▸ Stored dataset rows:

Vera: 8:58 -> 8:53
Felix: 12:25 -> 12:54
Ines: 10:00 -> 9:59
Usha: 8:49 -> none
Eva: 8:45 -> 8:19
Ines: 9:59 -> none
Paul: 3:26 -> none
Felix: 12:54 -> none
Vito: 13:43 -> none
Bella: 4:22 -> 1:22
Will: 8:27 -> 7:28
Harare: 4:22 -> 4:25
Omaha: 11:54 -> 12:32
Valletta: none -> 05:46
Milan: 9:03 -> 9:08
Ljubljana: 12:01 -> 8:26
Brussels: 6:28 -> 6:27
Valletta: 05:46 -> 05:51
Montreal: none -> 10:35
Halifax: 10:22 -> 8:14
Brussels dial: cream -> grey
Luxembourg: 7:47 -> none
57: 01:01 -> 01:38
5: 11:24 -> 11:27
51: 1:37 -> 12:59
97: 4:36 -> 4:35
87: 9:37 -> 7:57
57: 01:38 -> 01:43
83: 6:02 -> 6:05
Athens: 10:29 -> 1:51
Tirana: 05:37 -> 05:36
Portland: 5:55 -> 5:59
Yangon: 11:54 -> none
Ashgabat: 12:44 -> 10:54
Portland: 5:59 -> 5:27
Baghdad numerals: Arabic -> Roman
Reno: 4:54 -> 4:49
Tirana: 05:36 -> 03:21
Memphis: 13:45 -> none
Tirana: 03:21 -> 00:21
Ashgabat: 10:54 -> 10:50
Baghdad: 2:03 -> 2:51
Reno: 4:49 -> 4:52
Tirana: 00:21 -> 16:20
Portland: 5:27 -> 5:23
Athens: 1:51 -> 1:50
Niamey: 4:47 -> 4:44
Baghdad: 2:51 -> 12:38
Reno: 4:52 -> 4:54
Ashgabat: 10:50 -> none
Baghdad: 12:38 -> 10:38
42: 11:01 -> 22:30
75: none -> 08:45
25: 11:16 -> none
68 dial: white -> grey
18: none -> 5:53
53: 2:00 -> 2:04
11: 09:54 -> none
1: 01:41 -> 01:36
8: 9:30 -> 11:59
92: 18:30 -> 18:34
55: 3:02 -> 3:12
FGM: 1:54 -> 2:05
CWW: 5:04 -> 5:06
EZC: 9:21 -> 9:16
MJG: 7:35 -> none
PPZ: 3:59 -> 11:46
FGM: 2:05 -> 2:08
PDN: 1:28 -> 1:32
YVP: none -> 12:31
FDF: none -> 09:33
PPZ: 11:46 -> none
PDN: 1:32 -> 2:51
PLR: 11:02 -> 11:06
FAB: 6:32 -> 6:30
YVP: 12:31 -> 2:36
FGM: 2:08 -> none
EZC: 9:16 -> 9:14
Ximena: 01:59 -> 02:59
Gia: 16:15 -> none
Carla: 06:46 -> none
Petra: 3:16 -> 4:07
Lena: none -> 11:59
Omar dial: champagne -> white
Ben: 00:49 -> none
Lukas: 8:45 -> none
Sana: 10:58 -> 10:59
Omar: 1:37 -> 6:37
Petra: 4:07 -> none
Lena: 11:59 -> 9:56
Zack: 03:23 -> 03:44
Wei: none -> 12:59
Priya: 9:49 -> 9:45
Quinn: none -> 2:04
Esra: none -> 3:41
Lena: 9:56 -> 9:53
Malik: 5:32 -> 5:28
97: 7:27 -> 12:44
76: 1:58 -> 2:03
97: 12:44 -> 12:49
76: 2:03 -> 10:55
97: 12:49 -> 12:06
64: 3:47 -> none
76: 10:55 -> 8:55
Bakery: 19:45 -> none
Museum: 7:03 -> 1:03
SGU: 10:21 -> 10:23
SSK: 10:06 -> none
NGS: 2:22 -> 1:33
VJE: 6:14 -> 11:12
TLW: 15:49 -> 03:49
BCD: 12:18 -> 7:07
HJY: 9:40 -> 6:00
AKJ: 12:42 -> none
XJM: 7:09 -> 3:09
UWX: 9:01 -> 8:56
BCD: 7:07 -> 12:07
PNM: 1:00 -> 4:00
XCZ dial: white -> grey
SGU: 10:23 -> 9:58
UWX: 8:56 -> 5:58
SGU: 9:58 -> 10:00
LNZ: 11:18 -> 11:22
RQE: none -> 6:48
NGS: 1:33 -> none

▸ Set exercise: Please rewrite the stretch of rows from the start through the line containing "Montreal: none -> 10:35", swapping "Valletta" for "Vienna" and leaving everything else as it is.

▸ Solution to the problem:
Vera: 8:58 -> 8:53
Felix: 12:25 -> 12:54
Ines: 10:00 -> 9:59
Usha: 8:49 -> none
Eva: 8:45 -> 8:19
Ines: 9:59 -> none
Paul: 3:26 -> none
Felix: 12:54 -> none
Vito: 13:43 -> none
Bella: 4:22 -> 1:22
Will: 8:27 -> 7:28
Harare: 4:22 -> 4:25
Omaha: 11:54 -> 12:32
Vienna: none -> 05:46
Milan: 9:03 -> 9:08
Ljubljana: 12:01 -> 8:26
Brussels: 6:28 -> 6:27
Vienna: 05:46 -> 05:51
Montreal: none -> 10:35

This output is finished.